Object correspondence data

***

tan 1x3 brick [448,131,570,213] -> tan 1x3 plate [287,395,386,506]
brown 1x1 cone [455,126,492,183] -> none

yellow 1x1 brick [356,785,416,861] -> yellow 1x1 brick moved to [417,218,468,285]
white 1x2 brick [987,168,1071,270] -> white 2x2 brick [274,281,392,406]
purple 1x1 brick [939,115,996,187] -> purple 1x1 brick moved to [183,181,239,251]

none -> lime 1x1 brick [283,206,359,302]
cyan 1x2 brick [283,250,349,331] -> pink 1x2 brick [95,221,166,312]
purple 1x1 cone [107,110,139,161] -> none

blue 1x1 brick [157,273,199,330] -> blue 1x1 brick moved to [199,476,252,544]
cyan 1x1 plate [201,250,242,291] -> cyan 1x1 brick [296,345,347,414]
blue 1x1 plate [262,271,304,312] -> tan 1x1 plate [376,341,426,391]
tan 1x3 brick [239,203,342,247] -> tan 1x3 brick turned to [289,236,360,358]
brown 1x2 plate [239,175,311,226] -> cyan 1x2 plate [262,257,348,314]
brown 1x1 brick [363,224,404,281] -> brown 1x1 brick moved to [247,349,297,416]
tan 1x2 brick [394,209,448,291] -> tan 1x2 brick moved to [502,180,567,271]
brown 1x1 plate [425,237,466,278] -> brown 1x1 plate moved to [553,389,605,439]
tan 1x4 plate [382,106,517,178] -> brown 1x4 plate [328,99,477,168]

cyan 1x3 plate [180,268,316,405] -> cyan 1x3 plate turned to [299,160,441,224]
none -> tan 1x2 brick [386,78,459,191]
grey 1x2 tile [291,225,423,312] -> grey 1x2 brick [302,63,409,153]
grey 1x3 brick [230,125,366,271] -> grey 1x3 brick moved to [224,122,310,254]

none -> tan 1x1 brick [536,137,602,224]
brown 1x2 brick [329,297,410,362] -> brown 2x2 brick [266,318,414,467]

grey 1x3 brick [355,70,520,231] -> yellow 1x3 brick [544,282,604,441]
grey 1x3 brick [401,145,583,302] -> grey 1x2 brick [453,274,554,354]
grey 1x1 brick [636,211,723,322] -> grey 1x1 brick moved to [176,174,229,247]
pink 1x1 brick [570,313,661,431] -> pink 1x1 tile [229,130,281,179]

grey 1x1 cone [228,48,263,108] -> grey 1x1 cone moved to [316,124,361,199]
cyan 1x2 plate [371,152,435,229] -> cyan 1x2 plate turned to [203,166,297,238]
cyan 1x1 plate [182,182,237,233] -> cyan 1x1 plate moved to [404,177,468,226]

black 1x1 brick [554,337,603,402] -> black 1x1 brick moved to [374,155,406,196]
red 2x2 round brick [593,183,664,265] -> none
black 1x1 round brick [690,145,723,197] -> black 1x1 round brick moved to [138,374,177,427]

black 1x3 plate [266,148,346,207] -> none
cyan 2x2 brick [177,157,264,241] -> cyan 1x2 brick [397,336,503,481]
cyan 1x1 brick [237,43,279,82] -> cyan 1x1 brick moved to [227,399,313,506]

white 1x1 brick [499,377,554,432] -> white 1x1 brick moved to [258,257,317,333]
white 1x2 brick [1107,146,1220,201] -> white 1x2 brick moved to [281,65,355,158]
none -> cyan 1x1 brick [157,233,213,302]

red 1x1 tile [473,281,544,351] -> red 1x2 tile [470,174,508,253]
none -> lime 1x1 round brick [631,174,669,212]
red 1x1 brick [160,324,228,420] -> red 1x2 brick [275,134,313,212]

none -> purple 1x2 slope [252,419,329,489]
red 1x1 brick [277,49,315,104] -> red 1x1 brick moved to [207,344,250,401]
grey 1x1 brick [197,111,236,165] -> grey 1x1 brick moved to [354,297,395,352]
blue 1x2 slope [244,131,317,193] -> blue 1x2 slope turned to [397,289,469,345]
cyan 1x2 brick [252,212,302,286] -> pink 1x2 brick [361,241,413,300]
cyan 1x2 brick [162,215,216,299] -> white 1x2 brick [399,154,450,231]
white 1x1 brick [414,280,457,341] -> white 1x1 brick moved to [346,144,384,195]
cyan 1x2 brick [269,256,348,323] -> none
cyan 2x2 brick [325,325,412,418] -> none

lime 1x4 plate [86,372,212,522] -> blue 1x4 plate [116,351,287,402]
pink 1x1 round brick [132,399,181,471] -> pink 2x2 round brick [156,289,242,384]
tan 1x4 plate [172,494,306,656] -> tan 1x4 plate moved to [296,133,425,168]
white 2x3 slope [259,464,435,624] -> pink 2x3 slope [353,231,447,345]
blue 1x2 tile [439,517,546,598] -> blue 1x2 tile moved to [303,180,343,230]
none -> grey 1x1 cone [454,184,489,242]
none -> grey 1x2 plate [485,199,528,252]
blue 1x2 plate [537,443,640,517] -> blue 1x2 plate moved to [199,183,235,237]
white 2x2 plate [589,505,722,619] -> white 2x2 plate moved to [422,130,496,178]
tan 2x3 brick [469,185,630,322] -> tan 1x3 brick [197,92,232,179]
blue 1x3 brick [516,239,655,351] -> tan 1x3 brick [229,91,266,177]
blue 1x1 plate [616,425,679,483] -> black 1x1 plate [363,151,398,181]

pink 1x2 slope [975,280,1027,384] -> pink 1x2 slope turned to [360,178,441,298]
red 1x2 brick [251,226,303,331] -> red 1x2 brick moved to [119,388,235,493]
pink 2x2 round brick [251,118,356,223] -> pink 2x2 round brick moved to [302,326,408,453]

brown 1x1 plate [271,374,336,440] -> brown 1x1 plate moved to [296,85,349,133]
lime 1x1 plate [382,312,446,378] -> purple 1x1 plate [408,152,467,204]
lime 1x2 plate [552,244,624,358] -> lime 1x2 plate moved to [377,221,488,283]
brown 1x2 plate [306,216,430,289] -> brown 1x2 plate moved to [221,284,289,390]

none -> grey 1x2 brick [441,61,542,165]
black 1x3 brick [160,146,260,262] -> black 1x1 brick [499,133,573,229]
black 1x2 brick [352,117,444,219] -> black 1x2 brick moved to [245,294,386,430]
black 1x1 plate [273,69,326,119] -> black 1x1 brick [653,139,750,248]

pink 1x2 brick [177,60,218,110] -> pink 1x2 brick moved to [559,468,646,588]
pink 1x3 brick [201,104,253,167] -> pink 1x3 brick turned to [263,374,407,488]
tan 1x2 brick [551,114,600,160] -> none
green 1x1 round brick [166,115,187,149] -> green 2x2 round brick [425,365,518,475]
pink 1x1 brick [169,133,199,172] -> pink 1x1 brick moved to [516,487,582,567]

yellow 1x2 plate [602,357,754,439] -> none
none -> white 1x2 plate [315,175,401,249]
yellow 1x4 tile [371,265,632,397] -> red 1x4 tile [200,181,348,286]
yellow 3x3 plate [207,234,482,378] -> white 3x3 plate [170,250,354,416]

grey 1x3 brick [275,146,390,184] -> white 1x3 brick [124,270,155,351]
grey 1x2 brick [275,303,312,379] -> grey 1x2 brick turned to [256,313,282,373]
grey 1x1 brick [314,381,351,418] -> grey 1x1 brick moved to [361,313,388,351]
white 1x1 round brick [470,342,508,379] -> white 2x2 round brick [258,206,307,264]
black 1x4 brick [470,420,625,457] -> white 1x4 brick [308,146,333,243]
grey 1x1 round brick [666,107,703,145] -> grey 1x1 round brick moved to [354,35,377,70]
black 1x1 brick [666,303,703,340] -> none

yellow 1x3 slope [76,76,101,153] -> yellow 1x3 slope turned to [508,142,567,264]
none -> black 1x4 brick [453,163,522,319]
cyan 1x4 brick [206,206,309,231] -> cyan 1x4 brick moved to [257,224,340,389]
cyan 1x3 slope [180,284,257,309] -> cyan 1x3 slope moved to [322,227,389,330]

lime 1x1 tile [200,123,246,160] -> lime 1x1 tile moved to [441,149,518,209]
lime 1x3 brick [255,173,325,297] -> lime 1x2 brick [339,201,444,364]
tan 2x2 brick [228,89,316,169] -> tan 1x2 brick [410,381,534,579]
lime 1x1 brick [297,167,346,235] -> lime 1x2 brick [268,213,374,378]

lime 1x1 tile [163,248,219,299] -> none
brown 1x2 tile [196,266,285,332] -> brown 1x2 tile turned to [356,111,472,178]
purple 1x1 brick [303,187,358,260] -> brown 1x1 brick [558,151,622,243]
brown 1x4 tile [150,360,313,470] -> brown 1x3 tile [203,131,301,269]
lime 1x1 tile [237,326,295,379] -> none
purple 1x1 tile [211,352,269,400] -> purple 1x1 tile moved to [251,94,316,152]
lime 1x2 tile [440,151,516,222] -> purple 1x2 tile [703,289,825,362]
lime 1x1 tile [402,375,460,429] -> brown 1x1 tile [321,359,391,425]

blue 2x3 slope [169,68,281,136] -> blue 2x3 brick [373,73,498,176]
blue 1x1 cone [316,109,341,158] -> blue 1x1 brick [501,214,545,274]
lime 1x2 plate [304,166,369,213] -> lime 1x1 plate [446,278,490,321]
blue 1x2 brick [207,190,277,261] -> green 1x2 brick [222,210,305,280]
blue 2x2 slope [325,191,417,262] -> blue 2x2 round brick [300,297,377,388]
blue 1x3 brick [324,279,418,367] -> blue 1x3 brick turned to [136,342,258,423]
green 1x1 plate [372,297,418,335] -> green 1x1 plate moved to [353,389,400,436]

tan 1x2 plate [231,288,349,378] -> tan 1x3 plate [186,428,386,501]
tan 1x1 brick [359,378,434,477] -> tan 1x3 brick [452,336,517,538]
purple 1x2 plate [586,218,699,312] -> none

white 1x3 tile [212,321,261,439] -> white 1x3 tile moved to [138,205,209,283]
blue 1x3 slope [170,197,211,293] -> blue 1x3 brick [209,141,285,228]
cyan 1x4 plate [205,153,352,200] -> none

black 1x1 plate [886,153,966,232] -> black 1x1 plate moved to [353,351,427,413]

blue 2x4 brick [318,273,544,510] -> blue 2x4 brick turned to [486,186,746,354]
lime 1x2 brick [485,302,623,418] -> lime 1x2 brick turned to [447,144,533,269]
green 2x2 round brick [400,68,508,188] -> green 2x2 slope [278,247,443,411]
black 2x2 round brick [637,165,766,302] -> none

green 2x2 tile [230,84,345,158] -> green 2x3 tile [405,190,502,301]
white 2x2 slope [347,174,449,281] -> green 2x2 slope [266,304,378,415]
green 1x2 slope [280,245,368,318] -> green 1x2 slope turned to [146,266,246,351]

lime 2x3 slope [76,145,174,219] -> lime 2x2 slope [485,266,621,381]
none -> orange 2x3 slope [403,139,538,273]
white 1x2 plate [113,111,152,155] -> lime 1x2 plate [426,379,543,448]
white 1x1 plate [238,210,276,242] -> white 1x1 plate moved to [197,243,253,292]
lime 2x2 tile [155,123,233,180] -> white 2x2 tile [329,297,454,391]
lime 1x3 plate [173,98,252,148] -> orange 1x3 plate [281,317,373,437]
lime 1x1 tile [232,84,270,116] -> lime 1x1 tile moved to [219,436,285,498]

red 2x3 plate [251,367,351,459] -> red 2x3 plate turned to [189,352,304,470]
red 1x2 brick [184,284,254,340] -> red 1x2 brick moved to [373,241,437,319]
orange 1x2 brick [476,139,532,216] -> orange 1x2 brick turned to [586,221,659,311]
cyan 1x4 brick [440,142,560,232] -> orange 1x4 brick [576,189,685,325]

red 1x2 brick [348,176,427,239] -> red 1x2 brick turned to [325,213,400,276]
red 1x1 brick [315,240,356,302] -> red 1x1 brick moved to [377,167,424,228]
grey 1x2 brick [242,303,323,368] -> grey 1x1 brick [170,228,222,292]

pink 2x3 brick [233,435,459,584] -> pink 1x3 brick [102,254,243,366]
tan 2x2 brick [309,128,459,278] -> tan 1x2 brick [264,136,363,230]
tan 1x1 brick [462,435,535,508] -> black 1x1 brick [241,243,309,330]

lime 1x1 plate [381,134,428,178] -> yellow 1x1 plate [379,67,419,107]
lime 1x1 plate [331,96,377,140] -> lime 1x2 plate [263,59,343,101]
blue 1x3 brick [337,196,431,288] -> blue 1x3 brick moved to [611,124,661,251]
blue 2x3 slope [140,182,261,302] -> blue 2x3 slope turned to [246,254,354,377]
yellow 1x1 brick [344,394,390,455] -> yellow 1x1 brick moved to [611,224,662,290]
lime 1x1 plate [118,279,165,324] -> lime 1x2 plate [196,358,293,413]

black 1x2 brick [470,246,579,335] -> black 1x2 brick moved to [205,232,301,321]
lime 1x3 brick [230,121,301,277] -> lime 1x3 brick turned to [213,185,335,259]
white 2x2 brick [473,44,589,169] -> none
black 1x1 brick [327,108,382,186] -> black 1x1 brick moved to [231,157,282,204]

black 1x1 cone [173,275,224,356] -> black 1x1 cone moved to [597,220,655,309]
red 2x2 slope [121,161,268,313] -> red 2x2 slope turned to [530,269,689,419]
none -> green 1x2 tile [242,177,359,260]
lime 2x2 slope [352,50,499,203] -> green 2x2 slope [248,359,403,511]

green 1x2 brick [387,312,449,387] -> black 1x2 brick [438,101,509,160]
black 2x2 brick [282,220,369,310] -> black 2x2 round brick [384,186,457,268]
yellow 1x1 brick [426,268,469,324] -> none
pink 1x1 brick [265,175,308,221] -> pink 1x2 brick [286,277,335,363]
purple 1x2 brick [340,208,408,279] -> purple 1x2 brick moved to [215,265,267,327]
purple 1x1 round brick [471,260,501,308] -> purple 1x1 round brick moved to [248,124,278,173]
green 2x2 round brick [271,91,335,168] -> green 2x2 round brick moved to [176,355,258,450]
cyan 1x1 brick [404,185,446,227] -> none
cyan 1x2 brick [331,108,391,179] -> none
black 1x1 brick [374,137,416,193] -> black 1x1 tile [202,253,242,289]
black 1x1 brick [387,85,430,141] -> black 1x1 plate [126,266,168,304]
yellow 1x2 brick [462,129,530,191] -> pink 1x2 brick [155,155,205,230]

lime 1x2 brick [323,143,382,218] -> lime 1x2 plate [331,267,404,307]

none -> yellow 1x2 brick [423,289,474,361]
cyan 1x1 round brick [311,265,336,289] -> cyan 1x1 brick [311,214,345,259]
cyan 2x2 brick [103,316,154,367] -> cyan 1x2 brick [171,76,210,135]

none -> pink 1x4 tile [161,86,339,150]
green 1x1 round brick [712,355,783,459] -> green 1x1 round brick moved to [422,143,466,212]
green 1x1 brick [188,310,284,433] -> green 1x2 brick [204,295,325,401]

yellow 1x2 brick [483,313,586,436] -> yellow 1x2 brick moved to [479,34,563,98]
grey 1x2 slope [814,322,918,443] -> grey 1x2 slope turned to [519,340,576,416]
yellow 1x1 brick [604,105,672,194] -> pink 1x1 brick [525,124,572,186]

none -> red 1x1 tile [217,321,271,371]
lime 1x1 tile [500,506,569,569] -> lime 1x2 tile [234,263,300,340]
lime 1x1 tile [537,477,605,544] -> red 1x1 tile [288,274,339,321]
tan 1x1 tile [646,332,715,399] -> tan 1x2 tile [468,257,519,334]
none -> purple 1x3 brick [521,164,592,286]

***

- [Task directions]
Retype exactly the lines of the data above that fall between the line with "grey 1x2 brick [242,303,323,368]" and the line with "lime 1x1 plate [331,96,377,140]", inclusive, and add nothing.

- [Answer section]
grey 1x2 brick [242,303,323,368] -> grey 1x1 brick [170,228,222,292]

pink 2x3 brick [233,435,459,584] -> pink 1x3 brick [102,254,243,366]
tan 2x2 brick [309,128,459,278] -> tan 1x2 brick [264,136,363,230]
tan 1x1 brick [462,435,535,508] -> black 1x1 brick [241,243,309,330]

lime 1x1 plate [381,134,428,178] -> yellow 1x1 plate [379,67,419,107]
lime 1x1 plate [331,96,377,140] -> lime 1x2 plate [263,59,343,101]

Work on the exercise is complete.